ABOUT THIS EXERCISE:
Print the listing below word for word, but drop any pictures it contains.

======

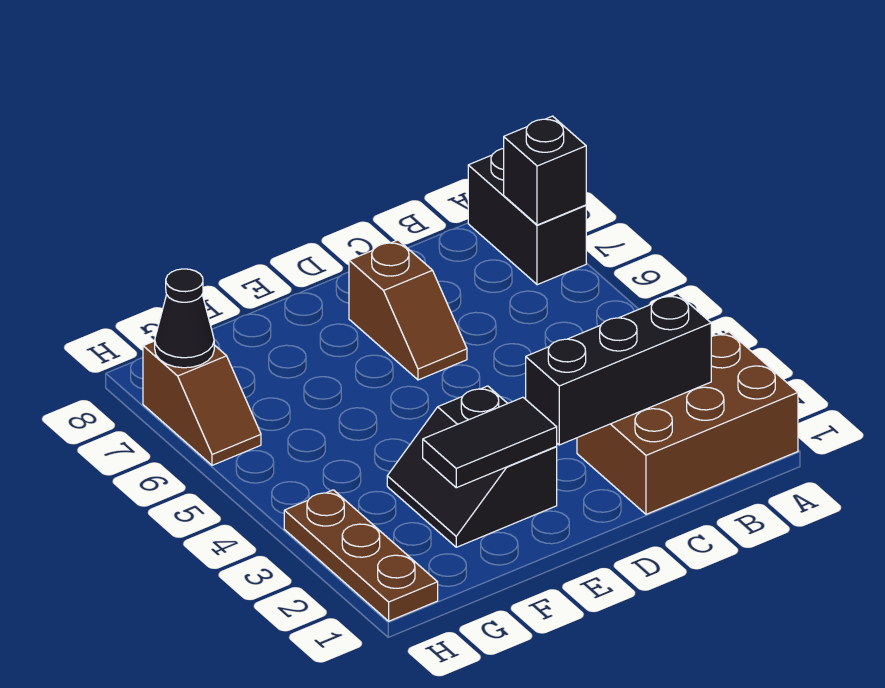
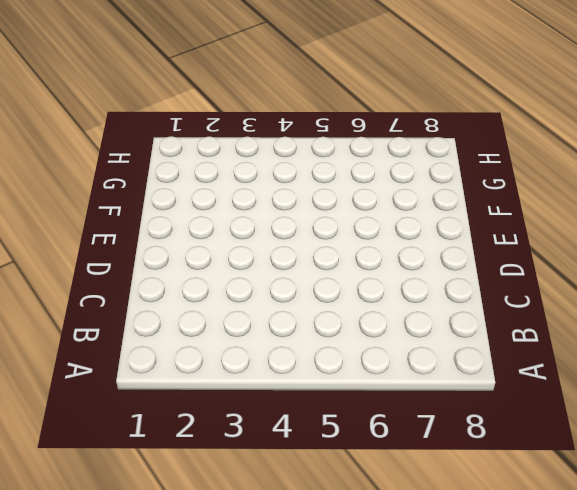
none -> brown brick A1:C2 level 1
none -> black brick A7:A8 level 1

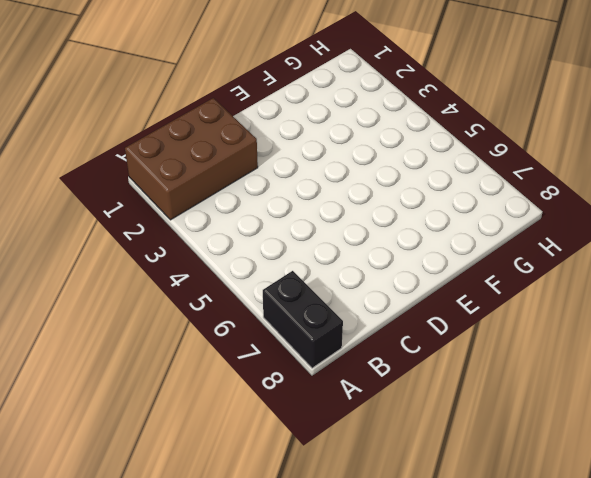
none -> brown slope D6:D7 level 1 top 7
none -> black slope E2:F3 level 1 top E

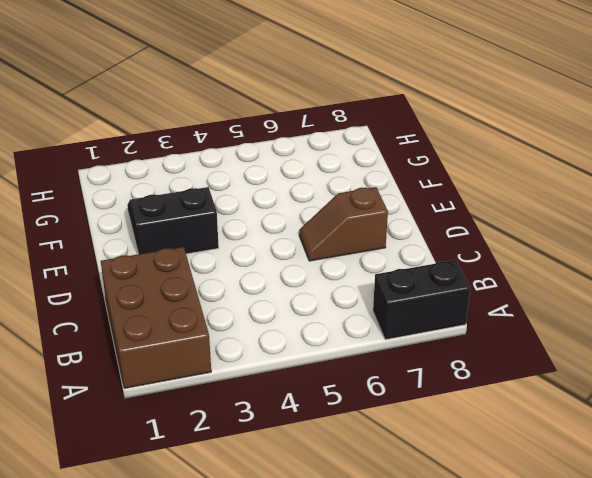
none -> brown plate H1:H3 level 1
none -> brown slope H6:H7 level 1 top 7

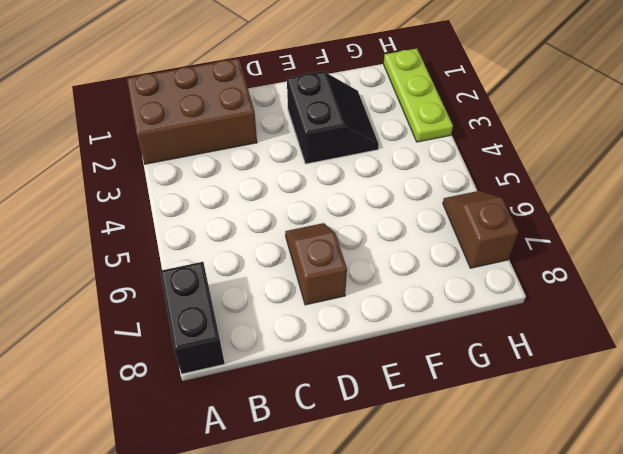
lime plate H1:H3 level 1 -> brown plate H1:H3 level 1
none -> black brick A7 level 2
none -> black brick B2:D2 level 2

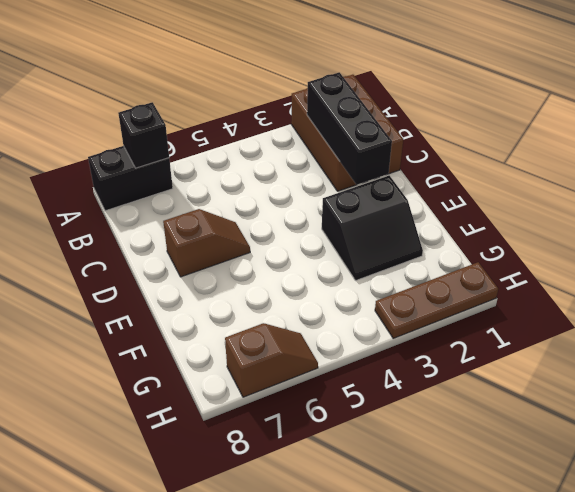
none -> black tile E2:F2 level 2
none -> black cone H7 level 2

======

RESPONSE BELOW:
none -> brown brick A1:C2 level 1
none -> black brick A7:A8 level 1

none -> brown slope D6:D7 level 1 top 7
none -> black slope E2:F3 level 1 top E

none -> brown plate H1:H3 level 1
none -> brown slope H6:H7 level 1 top 7

lime plate H1:H3 level 1 -> brown plate H1:H3 level 1
none -> black brick A7 level 2
none -> black brick B2:D2 level 2

none -> black tile E2:F2 level 2
none -> black cone H7 level 2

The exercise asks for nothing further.